#### WORK TO COMPLETE
Which lines in the entries below contain the string "tile"? Show each of them in full.

#### MATERIAL PROVIDED
_ _ _

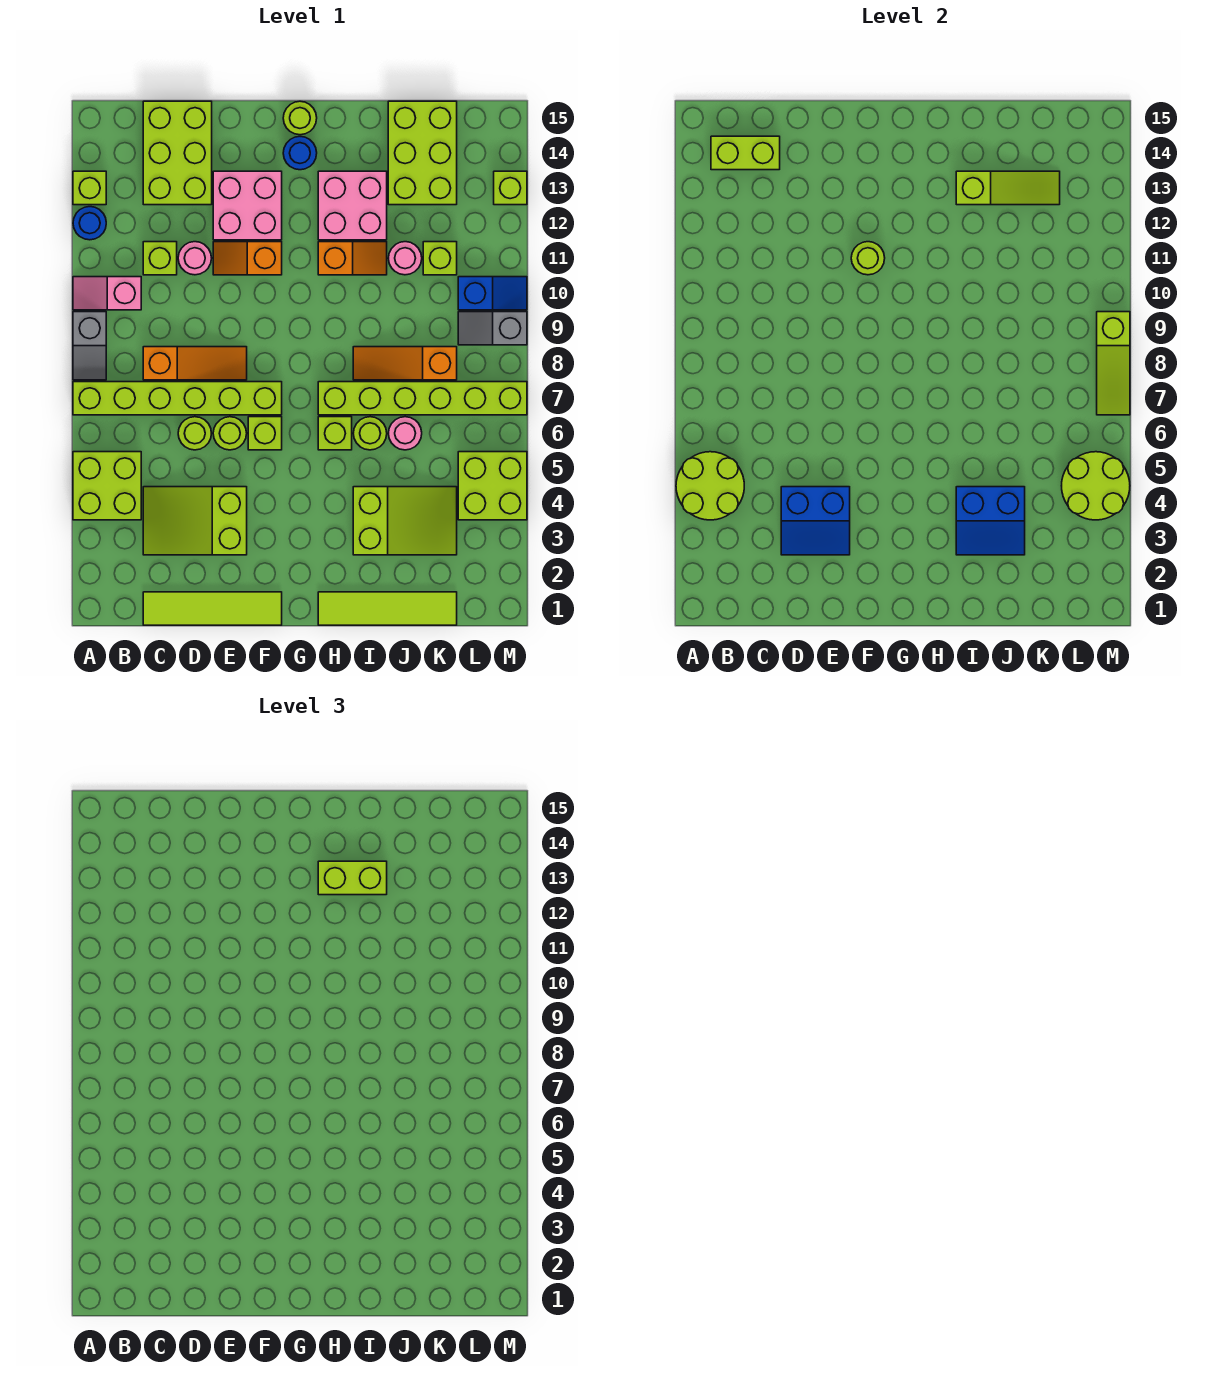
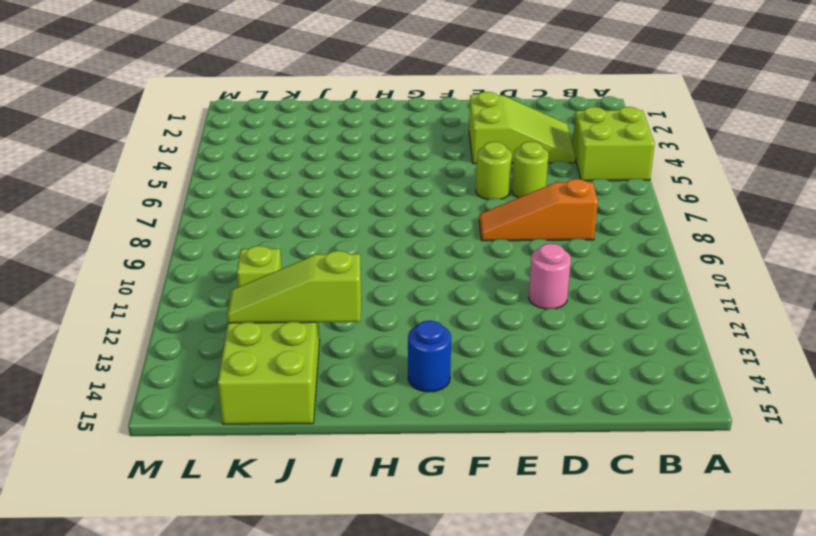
none -> lime brick A7:F7 level 1
none -> grey slope A8:A9 level 1 top 9
none -> pink slope A10:B10 level 1 top B
none -> blue round brick A12 level 1

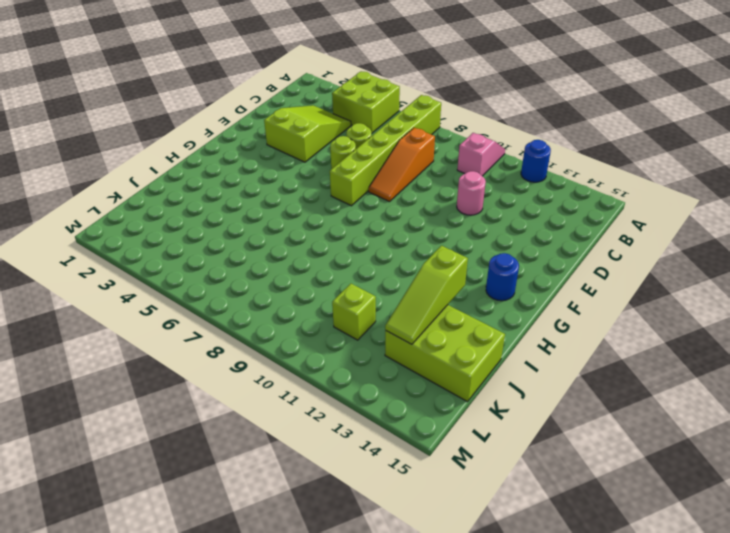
none -> grey slope A8:A9 level 1 top 9
none -> lime brick A13 level 1
none -> lime tile C1:F1 level 1
none -> lime brick C11 level 1

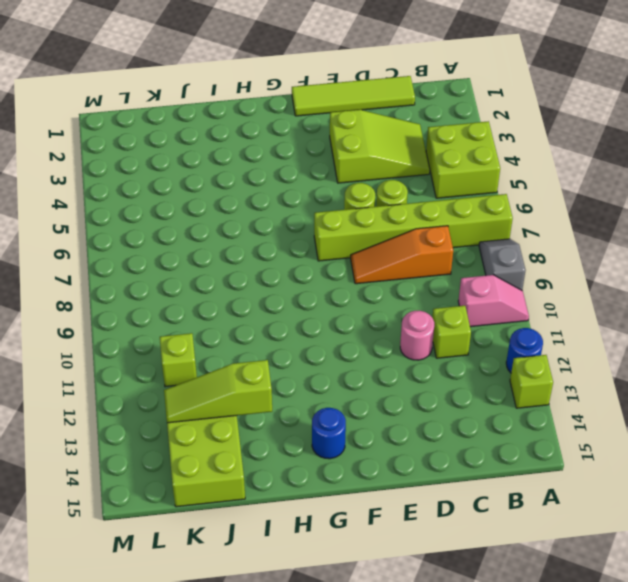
none -> lime brick C13:D15 level 1
none -> orange slope E11:F11 level 1 top F
none -> pink brick E12:F13 level 1
none -> lime brick F6 level 1

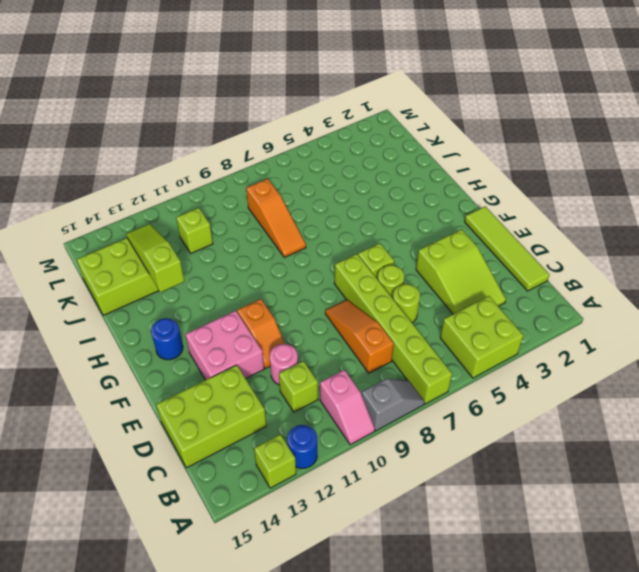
none -> lime round brick G15 level 1
none -> lime tile H1:K1 level 1
none -> lime brick H6 level 1
none -> lime brick H7:M7 level 1

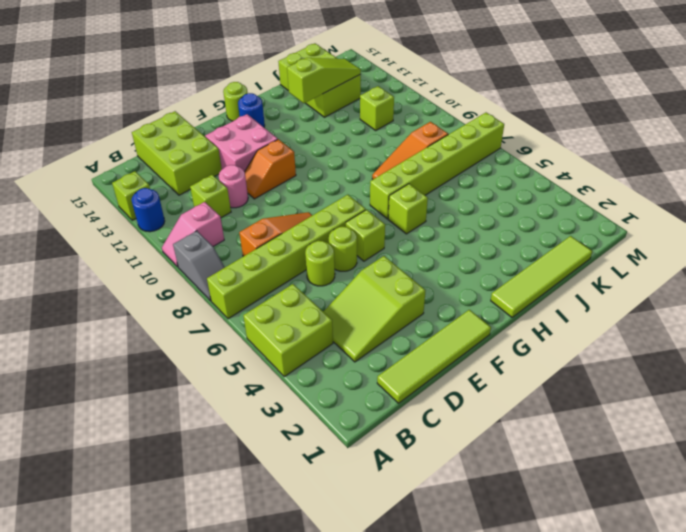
none -> orange slope H11:I11 level 1 top H
none -> pink brick H12:I13 level 1
none -> lime slope I3:K4 level 1 top I
none -> lime round brick I6 level 1

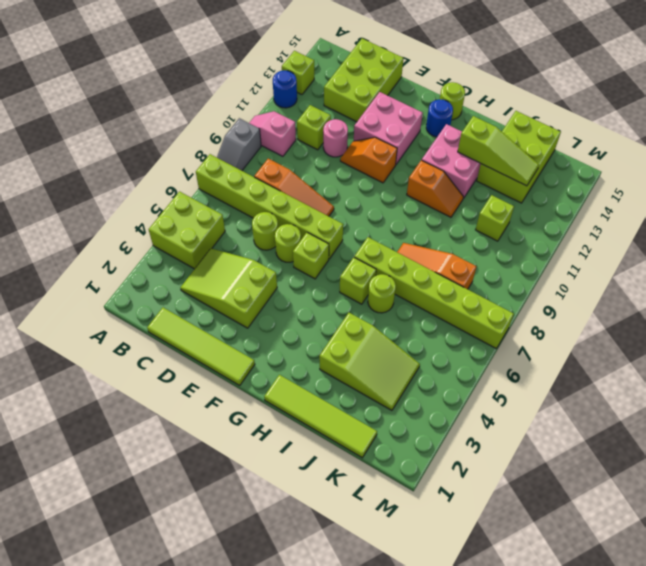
none -> pink round brick J6 level 1
none -> pink round brick J11 level 1
none -> lime brick L4:M5 level 1
none -> grey slope L9:M9 level 1 top M

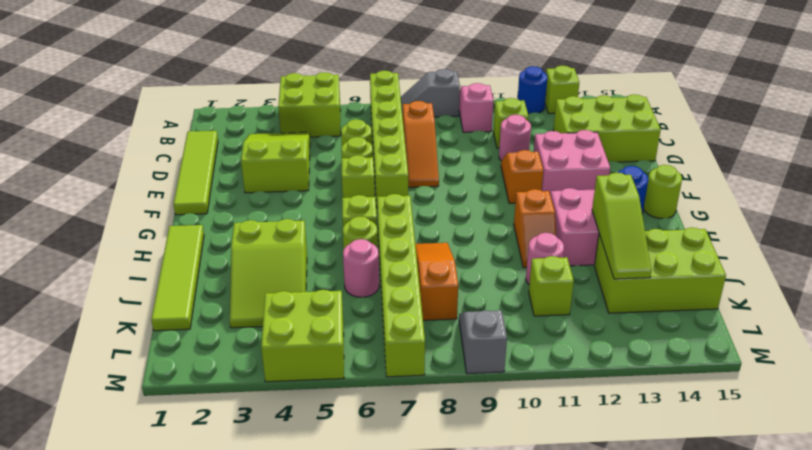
none -> blue slope L10:M10 level 1 top L
none -> lime brick M13 level 1
none -> lime round brick A4:B5 level 2
none -> lime brick B14:C14 level 2

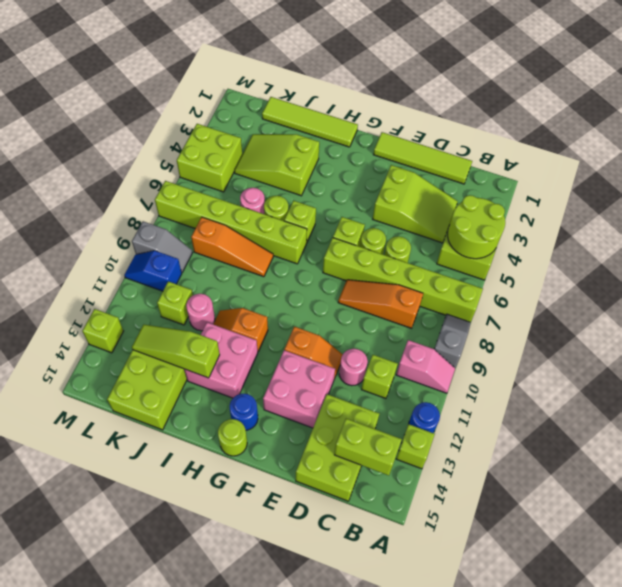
none -> blue slope D3:E4 level 2 top 4
none -> lime round brick F11 level 2
none -> blue slope I3:J4 level 2 top 4
none -> lime round brick L4:M5 level 2

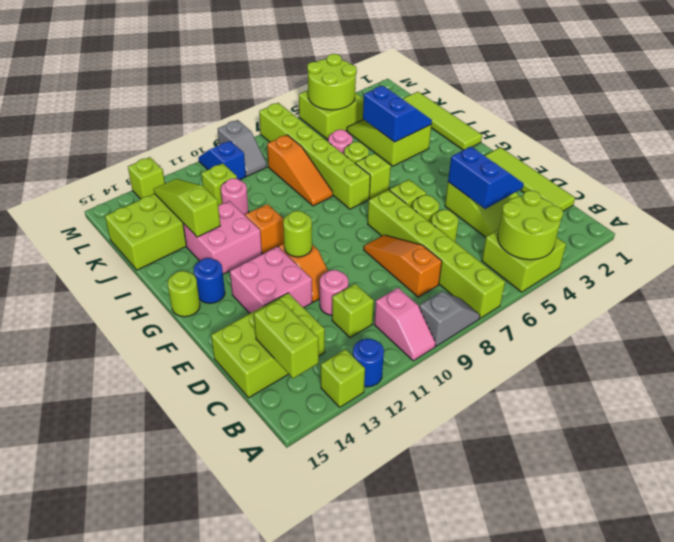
none -> lime slope M7:M9 level 2 top 9
none -> lime brick H13:I13 level 3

_ _ _

#### ANSWER FOR THIS EXERCISE
none -> lime tile C1:F1 level 1
none -> lime tile H1:K1 level 1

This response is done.